| Exercise description |
Rename "gray square" to "silver square" in everything from the start of the data down to the line containing "red line: moved", and give those lines with all else unchanged.

| Excerpt from a dataset |
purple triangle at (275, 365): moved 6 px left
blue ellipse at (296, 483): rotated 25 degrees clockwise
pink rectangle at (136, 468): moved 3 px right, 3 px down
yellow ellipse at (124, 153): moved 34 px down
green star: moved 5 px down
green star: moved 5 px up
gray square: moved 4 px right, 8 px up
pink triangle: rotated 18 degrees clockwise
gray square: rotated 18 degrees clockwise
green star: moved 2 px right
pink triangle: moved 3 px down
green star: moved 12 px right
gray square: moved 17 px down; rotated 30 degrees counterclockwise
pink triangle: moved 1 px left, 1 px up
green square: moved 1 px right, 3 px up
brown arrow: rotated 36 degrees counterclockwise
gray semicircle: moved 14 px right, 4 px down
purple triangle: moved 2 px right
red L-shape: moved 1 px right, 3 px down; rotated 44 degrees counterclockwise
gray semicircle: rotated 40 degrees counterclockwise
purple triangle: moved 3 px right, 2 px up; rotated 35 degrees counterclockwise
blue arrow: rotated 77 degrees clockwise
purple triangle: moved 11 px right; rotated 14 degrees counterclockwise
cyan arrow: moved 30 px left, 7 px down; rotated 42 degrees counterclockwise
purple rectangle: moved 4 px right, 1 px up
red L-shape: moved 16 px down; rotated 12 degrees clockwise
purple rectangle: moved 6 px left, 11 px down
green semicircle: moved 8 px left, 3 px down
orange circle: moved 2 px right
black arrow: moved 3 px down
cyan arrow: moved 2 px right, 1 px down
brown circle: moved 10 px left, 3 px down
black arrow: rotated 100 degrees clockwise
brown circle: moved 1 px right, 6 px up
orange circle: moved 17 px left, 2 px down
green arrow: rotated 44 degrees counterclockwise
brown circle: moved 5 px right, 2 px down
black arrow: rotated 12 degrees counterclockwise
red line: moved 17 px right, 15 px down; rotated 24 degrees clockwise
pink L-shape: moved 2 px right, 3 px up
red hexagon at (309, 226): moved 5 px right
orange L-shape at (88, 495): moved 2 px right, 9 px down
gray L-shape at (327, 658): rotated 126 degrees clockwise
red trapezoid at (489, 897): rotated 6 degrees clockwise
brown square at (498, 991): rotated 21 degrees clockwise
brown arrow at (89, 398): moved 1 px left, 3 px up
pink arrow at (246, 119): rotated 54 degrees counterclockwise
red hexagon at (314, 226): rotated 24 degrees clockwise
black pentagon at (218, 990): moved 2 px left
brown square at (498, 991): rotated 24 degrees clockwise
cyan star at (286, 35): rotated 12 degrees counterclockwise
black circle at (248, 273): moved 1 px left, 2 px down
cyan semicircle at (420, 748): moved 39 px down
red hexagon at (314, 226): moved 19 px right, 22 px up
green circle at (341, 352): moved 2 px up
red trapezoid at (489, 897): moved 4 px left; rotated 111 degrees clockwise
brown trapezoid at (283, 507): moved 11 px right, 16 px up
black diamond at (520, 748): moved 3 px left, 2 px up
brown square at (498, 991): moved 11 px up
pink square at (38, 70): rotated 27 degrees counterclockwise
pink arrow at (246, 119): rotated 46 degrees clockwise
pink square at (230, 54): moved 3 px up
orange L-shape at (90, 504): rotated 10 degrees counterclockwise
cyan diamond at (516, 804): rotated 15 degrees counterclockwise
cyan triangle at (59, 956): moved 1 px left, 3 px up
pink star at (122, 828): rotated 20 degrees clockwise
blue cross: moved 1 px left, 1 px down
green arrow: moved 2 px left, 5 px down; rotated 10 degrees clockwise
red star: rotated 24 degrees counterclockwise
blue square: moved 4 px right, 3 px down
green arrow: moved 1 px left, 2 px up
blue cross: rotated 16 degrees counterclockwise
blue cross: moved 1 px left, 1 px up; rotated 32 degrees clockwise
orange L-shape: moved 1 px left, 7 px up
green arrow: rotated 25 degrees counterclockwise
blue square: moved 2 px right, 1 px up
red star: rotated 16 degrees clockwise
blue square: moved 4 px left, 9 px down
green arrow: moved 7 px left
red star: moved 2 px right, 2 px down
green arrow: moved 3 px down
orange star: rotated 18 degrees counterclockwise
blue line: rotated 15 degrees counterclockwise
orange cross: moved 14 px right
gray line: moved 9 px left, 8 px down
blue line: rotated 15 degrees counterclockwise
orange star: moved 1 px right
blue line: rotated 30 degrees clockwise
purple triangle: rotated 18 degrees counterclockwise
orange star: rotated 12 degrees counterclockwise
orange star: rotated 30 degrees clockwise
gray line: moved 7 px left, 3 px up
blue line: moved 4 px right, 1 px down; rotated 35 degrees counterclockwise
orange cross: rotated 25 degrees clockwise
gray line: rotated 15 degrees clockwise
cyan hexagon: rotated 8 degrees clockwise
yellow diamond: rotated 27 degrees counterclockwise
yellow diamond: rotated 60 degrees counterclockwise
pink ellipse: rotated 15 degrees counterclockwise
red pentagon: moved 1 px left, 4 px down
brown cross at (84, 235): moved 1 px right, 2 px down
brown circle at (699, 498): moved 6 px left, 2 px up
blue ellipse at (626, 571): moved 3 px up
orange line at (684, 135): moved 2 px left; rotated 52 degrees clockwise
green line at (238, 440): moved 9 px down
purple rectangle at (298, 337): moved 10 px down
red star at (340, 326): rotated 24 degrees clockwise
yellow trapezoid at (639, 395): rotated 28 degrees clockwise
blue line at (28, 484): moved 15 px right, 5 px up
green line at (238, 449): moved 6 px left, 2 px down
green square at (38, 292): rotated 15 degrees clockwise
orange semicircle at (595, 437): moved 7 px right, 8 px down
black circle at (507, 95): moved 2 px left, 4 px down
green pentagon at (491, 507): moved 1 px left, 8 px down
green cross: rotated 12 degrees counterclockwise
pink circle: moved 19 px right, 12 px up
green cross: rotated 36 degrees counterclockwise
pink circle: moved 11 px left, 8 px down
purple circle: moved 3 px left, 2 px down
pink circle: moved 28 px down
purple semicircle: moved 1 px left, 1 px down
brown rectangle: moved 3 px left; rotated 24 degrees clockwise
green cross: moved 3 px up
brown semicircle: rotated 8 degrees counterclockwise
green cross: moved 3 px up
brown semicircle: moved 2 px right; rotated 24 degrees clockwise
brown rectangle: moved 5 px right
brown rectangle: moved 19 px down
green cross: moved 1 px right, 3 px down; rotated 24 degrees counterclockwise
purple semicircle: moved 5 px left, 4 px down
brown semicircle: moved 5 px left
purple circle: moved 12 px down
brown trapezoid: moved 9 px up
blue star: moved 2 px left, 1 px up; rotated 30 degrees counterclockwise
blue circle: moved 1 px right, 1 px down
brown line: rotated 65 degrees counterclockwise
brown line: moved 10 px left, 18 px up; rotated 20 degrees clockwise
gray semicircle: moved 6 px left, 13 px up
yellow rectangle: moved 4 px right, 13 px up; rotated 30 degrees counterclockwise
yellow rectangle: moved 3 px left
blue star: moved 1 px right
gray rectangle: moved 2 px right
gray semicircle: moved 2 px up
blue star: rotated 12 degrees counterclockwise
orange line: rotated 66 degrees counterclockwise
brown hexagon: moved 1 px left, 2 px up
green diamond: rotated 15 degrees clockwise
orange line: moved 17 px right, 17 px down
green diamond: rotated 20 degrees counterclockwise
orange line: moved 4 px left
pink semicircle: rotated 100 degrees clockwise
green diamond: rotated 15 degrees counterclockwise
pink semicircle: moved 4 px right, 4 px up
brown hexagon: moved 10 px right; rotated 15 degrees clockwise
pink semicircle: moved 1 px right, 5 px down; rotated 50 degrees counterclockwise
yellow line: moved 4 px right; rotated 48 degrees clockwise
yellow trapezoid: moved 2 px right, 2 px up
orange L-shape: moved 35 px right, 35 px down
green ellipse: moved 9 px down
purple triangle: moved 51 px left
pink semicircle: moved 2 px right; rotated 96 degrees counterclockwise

| Result for this exercise |
purple triangle at (275, 365): moved 6 px left
blue ellipse at (296, 483): rotated 25 degrees clockwise
pink rectangle at (136, 468): moved 3 px right, 3 px down
yellow ellipse at (124, 153): moved 34 px down
green star: moved 5 px down
green star: moved 5 px up
silver square: moved 4 px right, 8 px up
pink triangle: rotated 18 degrees clockwise
silver square: rotated 18 degrees clockwise
green star: moved 2 px right
pink triangle: moved 3 px down
green star: moved 12 px right
silver square: moved 17 px down; rotated 30 degrees counterclockwise
pink triangle: moved 1 px left, 1 px up
green square: moved 1 px right, 3 px up
brown arrow: rotated 36 degrees counterclockwise
gray semicircle: moved 14 px right, 4 px down
purple triangle: moved 2 px right
red L-shape: moved 1 px right, 3 px down; rotated 44 degrees counterclockwise
gray semicircle: rotated 40 degrees counterclockwise
purple triangle: moved 3 px right, 2 px up; rotated 35 degrees counterclockwise
blue arrow: rotated 77 degrees clockwise
purple triangle: moved 11 px right; rotated 14 degrees counterclockwise
cyan arrow: moved 30 px left, 7 px down; rotated 42 degrees counterclockwise
purple rectangle: moved 4 px right, 1 px up
red L-shape: moved 16 px down; rotated 12 degrees clockwise
purple rectangle: moved 6 px left, 11 px down
green semicircle: moved 8 px left, 3 px down
orange circle: moved 2 px right
black arrow: moved 3 px down
cyan arrow: moved 2 px right, 1 px down
brown circle: moved 10 px left, 3 px down
black arrow: rotated 100 degrees clockwise
brown circle: moved 1 px right, 6 px up
orange circle: moved 17 px left, 2 px down
green arrow: rotated 44 degrees counterclockwise
brown circle: moved 5 px right, 2 px down
black arrow: rotated 12 degrees counterclockwise
red line: moved 17 px right, 15 px down; rotated 24 degrees clockwise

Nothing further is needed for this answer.